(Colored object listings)
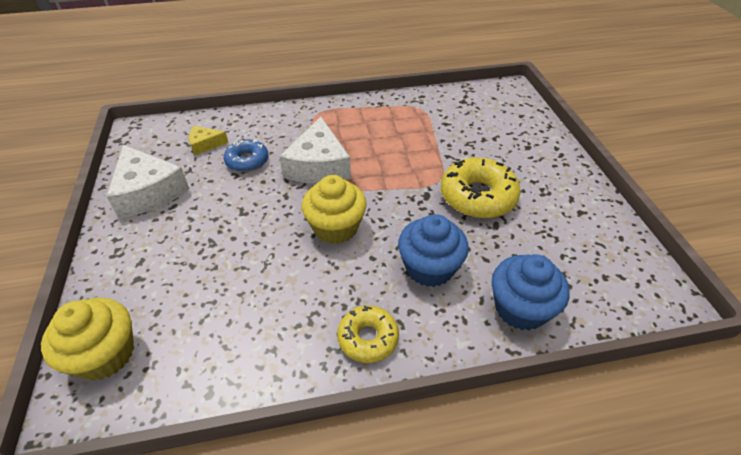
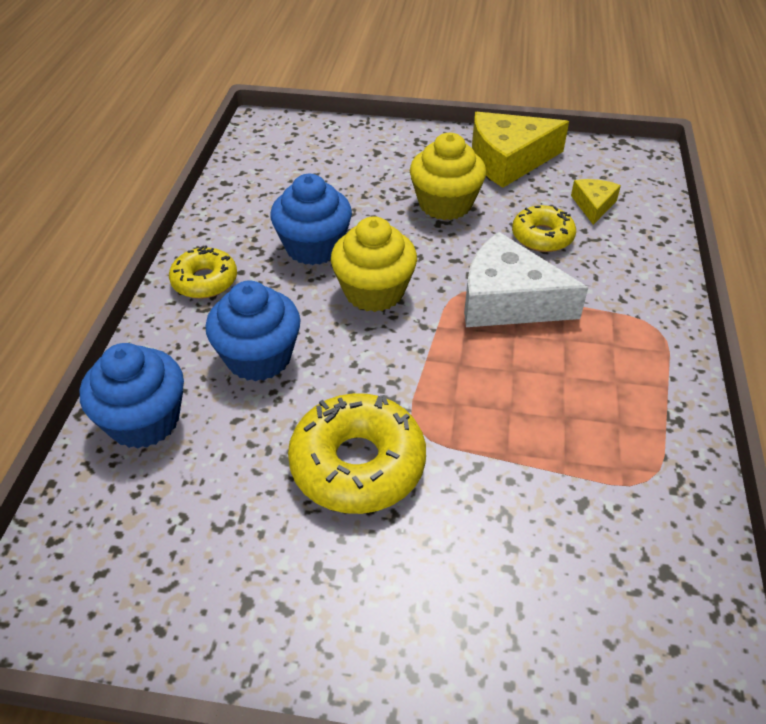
camera: 110 degrees right, 0 degrees up
(105, 354) = (301, 136): yellow cupcake -> yellow cupcake (445, 204)
(148, 192) = (508, 160): white cheese -> yellow cheese
(247, 161) = (542, 236): blue donut -> yellow donut
(296, 278) = (314, 247): none -> blue cupcake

ABOUT THIS EXERCISE:
Return the records above exactly as written, but without any of the pictures.

SOLVED PROBLEM:
camera: 110 degrees right, 0 degrees up
(105, 354) = (301, 136): yellow cupcake -> yellow cupcake (445, 204)
(148, 192) = (508, 160): white cheese -> yellow cheese
(247, 161) = (542, 236): blue donut -> yellow donut
(296, 278) = (314, 247): none -> blue cupcake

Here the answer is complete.